:: Material for this exercise ::
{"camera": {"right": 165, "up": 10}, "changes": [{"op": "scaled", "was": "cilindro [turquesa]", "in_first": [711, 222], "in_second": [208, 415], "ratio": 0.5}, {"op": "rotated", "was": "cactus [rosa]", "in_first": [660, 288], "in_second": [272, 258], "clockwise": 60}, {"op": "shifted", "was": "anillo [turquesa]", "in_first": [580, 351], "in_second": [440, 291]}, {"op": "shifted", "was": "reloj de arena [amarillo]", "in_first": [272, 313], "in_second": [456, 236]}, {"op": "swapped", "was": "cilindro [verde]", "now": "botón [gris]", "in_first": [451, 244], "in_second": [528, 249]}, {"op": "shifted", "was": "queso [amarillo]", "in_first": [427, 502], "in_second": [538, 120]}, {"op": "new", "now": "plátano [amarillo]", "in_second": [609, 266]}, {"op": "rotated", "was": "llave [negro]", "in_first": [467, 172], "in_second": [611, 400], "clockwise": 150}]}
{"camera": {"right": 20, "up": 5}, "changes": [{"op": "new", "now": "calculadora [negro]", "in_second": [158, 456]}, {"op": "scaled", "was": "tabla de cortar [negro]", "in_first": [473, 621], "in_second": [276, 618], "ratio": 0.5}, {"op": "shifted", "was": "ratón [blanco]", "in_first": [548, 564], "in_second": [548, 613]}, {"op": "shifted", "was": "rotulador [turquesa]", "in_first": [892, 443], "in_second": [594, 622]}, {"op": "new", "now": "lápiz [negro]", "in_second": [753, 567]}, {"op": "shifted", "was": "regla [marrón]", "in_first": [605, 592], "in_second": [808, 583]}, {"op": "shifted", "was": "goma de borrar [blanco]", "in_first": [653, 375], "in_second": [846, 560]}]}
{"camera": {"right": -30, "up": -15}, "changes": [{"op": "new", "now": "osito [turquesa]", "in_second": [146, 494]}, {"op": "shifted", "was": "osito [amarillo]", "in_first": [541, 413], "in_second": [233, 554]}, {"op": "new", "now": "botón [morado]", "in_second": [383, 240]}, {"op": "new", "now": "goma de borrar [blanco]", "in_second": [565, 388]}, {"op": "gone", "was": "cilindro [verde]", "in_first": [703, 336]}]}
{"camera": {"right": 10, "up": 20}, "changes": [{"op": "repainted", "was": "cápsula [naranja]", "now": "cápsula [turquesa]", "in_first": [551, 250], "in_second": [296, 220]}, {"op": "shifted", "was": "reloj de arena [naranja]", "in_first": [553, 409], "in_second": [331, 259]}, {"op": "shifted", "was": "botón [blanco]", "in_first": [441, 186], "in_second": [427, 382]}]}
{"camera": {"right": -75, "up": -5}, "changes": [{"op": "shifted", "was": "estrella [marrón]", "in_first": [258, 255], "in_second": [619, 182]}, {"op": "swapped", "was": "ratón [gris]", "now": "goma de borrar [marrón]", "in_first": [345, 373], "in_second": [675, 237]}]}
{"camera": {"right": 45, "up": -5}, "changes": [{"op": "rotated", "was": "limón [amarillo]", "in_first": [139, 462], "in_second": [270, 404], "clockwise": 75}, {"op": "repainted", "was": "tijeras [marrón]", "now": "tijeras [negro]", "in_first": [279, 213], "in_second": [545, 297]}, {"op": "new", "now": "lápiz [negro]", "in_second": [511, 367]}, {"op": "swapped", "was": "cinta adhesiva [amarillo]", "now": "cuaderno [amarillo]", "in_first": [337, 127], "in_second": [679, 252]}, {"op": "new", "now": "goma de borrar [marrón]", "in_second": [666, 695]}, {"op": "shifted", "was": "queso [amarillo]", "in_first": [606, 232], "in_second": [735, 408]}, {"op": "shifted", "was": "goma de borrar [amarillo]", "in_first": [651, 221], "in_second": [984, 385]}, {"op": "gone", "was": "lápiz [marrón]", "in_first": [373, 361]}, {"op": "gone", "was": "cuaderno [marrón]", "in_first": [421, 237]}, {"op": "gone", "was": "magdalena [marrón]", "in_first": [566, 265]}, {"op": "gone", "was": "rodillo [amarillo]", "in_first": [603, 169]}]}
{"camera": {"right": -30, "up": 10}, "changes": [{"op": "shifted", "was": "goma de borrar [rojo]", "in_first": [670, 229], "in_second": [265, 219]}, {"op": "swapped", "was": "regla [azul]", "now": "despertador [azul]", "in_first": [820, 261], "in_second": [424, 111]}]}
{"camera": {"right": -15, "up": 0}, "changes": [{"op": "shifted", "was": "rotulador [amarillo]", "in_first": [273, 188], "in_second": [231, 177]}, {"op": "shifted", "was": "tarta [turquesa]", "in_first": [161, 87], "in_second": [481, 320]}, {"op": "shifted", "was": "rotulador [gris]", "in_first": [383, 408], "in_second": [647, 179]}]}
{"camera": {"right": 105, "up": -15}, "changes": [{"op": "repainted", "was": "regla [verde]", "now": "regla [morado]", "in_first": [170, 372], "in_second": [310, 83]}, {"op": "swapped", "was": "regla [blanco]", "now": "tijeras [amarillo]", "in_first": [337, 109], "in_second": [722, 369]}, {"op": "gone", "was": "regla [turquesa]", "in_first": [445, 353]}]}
:::
Required action: All of the records should be repeated precisely as written.

Answer below:
{"camera": {"right": 165, "up": 10}, "changes": [{"op": "scaled", "was": "cilindro [turquesa]", "in_first": [711, 222], "in_second": [208, 415], "ratio": 0.5}, {"op": "rotated", "was": "cactus [rosa]", "in_first": [660, 288], "in_second": [272, 258], "clockwise": 60}, {"op": "shifted", "was": "anillo [turquesa]", "in_first": [580, 351], "in_second": [440, 291]}, {"op": "shifted", "was": "reloj de arena [amarillo]", "in_first": [272, 313], "in_second": [456, 236]}, {"op": "swapped", "was": "cilindro [verde]", "now": "botón [gris]", "in_first": [451, 244], "in_second": [528, 249]}, {"op": "shifted", "was": "queso [amarillo]", "in_first": [427, 502], "in_second": [538, 120]}, {"op": "new", "now": "plátano [amarillo]", "in_second": [609, 266]}, {"op": "rotated", "was": "llave [negro]", "in_first": [467, 172], "in_second": [611, 400], "clockwise": 150}]}
{"camera": {"right": 20, "up": 5}, "changes": [{"op": "new", "now": "calculadora [negro]", "in_second": [158, 456]}, {"op": "scaled", "was": "tabla de cortar [negro]", "in_first": [473, 621], "in_second": [276, 618], "ratio": 0.5}, {"op": "shifted", "was": "ratón [blanco]", "in_first": [548, 564], "in_second": [548, 613]}, {"op": "shifted", "was": "rotulador [turquesa]", "in_first": [892, 443], "in_second": [594, 622]}, {"op": "new", "now": "lápiz [negro]", "in_second": [753, 567]}, {"op": "shifted", "was": "regla [marrón]", "in_first": [605, 592], "in_second": [808, 583]}, {"op": "shifted", "was": "goma de borrar [blanco]", "in_first": [653, 375], "in_second": [846, 560]}]}
{"camera": {"right": -30, "up": -15}, "changes": [{"op": "new", "now": "osito [turquesa]", "in_second": [146, 494]}, {"op": "shifted", "was": "osito [amarillo]", "in_first": [541, 413], "in_second": [233, 554]}, {"op": "new", "now": "botón [morado]", "in_second": [383, 240]}, {"op": "new", "now": "goma de borrar [blanco]", "in_second": [565, 388]}, {"op": "gone", "was": "cilindro [verde]", "in_first": [703, 336]}]}
{"camera": {"right": 10, "up": 20}, "changes": [{"op": "repainted", "was": "cápsula [naranja]", "now": "cápsula [turquesa]", "in_first": [551, 250], "in_second": [296, 220]}, {"op": "shifted", "was": "reloj de arena [naranja]", "in_first": [553, 409], "in_second": [331, 259]}, {"op": "shifted", "was": "botón [blanco]", "in_first": [441, 186], "in_second": [427, 382]}]}
{"camera": {"right": -75, "up": -5}, "changes": [{"op": "shifted", "was": "estrella [marrón]", "in_first": [258, 255], "in_second": [619, 182]}, {"op": "swapped", "was": "ratón [gris]", "now": "goma de borrar [marrón]", "in_first": [345, 373], "in_second": [675, 237]}]}
{"camera": {"right": 45, "up": -5}, "changes": [{"op": "rotated", "was": "limón [amarillo]", "in_first": [139, 462], "in_second": [270, 404], "clockwise": 75}, {"op": "repainted", "was": "tijeras [marrón]", "now": "tijeras [negro]", "in_first": [279, 213], "in_second": [545, 297]}, {"op": "new", "now": "lápiz [negro]", "in_second": [511, 367]}, {"op": "swapped", "was": "cinta adhesiva [amarillo]", "now": "cuaderno [amarillo]", "in_first": [337, 127], "in_second": [679, 252]}, {"op": "new", "now": "goma de borrar [marrón]", "in_second": [666, 695]}, {"op": "shifted", "was": "queso [amarillo]", "in_first": [606, 232], "in_second": [735, 408]}, {"op": "shifted", "was": "goma de borrar [amarillo]", "in_first": [651, 221], "in_second": [984, 385]}, {"op": "gone", "was": "lápiz [marrón]", "in_first": [373, 361]}, {"op": "gone", "was": "cuaderno [marrón]", "in_first": [421, 237]}, {"op": "gone", "was": "magdalena [marrón]", "in_first": [566, 265]}, {"op": "gone", "was": "rodillo [amarillo]", "in_first": [603, 169]}]}
{"camera": {"right": -30, "up": 10}, "changes": [{"op": "shifted", "was": "goma de borrar [rojo]", "in_first": [670, 229], "in_second": [265, 219]}, {"op": "swapped", "was": "regla [azul]", "now": "despertador [azul]", "in_first": [820, 261], "in_second": [424, 111]}]}
{"camera": {"right": -15, "up": 0}, "changes": [{"op": "shifted", "was": "rotulador [amarillo]", "in_first": [273, 188], "in_second": [231, 177]}, {"op": "shifted", "was": "tarta [turquesa]", "in_first": [161, 87], "in_second": [481, 320]}, {"op": "shifted", "was": "rotulador [gris]", "in_first": [383, 408], "in_second": [647, 179]}]}
{"camera": {"right": 105, "up": -15}, "changes": [{"op": "repainted", "was": "regla [verde]", "now": "regla [morado]", "in_first": [170, 372], "in_second": [310, 83]}, {"op": "swapped", "was": "regla [blanco]", "now": "tijeras [amarillo]", "in_first": [337, 109], "in_second": [722, 369]}, {"op": "gone", "was": "regla [turquesa]", "in_first": [445, 353]}]}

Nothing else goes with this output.